**TASK GOAL**
Exact reproduction of all the data is required, with pictures excluded.

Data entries
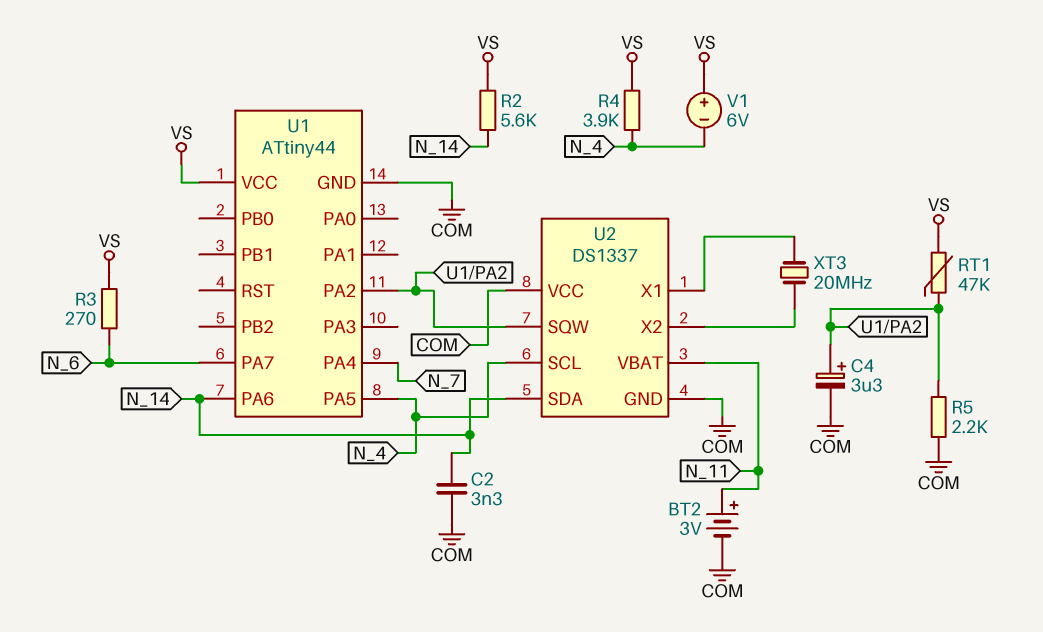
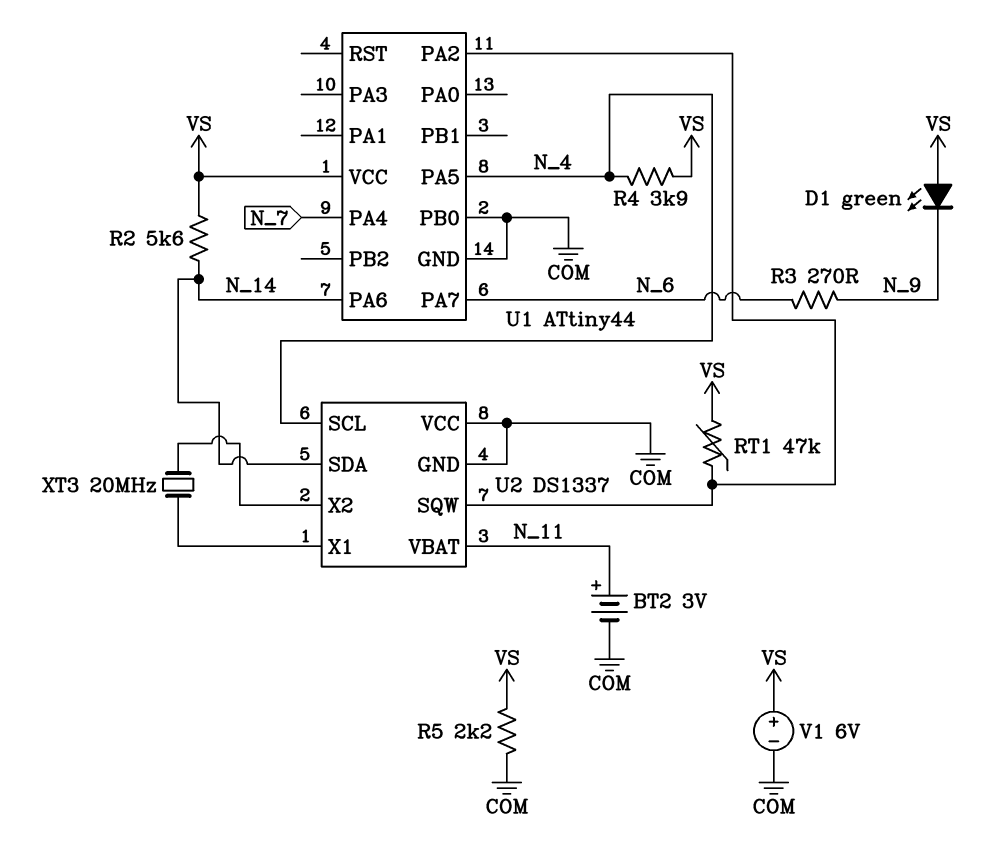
C2: 3.3nF (COM, N_14) -> none
C4: 3.3uF (plus U1/PA2, minus COM) -> none
D1: none -> LED green (A VS, K N_9)
R3: 270 (N_6, VS) -> 270 (N_6, N_9)
R5: 2.2k (COM, U1/PA2) -> 2.2k (COM, VS)
U1 pin PB0: none -> COM
V1: 6V (plus VS, minus N_4) -> 6V (plus VS, minus COM)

**RESULT OF THE TASK**
C2: 3.3nF (COM, N_14) -> none
C4: 3.3uF (plus U1/PA2, minus COM) -> none
D1: none -> LED green (A VS, K N_9)
R3: 270 (N_6, VS) -> 270 (N_6, N_9)
R5: 2.2k (COM, U1/PA2) -> 2.2k (COM, VS)
U1 pin PB0: none -> COM
V1: 6V (plus VS, minus N_4) -> 6V (plus VS, minus COM)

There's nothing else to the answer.